RECORDS TO PROCESS ->
=== Begin Enclosure ===

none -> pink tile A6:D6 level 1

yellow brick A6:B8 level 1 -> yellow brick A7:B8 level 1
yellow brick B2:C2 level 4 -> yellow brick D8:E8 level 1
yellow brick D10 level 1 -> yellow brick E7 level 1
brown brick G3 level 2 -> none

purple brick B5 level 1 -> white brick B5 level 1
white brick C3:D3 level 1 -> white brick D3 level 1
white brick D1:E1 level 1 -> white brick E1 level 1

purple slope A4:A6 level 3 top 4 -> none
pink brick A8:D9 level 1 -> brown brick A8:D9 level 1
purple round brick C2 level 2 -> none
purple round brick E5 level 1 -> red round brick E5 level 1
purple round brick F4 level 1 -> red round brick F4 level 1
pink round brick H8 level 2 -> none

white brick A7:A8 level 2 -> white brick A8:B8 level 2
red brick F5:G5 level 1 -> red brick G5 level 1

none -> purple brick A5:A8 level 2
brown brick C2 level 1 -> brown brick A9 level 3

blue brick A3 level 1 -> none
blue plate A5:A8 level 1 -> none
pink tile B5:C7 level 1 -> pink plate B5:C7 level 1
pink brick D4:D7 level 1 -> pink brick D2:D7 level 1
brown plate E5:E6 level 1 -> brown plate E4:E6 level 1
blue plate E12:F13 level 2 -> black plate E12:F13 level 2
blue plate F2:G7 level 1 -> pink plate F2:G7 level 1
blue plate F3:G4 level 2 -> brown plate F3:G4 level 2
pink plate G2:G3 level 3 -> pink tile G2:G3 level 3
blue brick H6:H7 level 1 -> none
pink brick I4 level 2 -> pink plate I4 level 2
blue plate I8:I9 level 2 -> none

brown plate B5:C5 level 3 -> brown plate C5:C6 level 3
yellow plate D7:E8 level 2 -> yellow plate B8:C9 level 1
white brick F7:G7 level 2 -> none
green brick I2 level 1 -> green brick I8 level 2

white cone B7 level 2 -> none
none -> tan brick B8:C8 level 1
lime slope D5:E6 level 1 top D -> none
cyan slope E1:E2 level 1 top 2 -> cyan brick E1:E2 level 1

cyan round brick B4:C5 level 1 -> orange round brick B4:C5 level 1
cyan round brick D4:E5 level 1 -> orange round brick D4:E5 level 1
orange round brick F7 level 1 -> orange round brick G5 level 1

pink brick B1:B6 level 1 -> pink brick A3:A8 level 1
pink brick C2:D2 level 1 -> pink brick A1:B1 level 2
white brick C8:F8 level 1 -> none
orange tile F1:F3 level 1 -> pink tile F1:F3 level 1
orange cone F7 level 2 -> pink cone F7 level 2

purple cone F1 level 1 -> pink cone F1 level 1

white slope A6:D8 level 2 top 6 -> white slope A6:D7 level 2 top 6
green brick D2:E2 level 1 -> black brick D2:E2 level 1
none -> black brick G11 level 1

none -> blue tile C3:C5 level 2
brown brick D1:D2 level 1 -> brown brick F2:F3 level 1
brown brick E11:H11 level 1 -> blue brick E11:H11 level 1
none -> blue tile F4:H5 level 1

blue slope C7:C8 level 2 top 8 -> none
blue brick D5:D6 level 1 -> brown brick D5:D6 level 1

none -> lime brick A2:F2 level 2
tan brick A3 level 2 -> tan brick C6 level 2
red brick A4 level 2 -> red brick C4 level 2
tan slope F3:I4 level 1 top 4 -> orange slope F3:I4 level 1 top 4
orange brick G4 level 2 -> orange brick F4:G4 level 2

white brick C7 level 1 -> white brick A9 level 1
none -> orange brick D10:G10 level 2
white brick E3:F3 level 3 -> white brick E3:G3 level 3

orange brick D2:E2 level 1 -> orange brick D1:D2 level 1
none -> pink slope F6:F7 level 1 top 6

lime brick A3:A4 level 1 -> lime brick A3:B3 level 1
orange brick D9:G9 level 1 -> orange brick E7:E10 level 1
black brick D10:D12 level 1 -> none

=== End Enclosure ===

AIM OF THE TASK -> Send back exactly the lines of the listing above starting at the one with "green brick D2:E2" and ending at the one with "orange brick D9:G9", inclusive, and no others.

TASK OUTPUT ->
green brick D2:E2 level 1 -> black brick D2:E2 level 1
none -> black brick G11 level 1

none -> blue tile C3:C5 level 2
brown brick D1:D2 level 1 -> brown brick F2:F3 level 1
brown brick E11:H11 level 1 -> blue brick E11:H11 level 1
none -> blue tile F4:H5 level 1

blue slope C7:C8 level 2 top 8 -> none
blue brick D5:D6 level 1 -> brown brick D5:D6 level 1

none -> lime brick A2:F2 level 2
tan brick A3 level 2 -> tan brick C6 level 2
red brick A4 level 2 -> red brick C4 level 2
tan slope F3:I4 level 1 top 4 -> orange slope F3:I4 level 1 top 4
orange brick G4 level 2 -> orange brick F4:G4 level 2

white brick C7 level 1 -> white brick A9 level 1
none -> orange brick D10:G10 level 2
white brick E3:F3 level 3 -> white brick E3:G3 level 3

orange brick D2:E2 level 1 -> orange brick D1:D2 level 1
none -> pink slope F6:F7 level 1 top 6

lime brick A3:A4 level 1 -> lime brick A3:B3 level 1
orange brick D9:G9 level 1 -> orange brick E7:E10 level 1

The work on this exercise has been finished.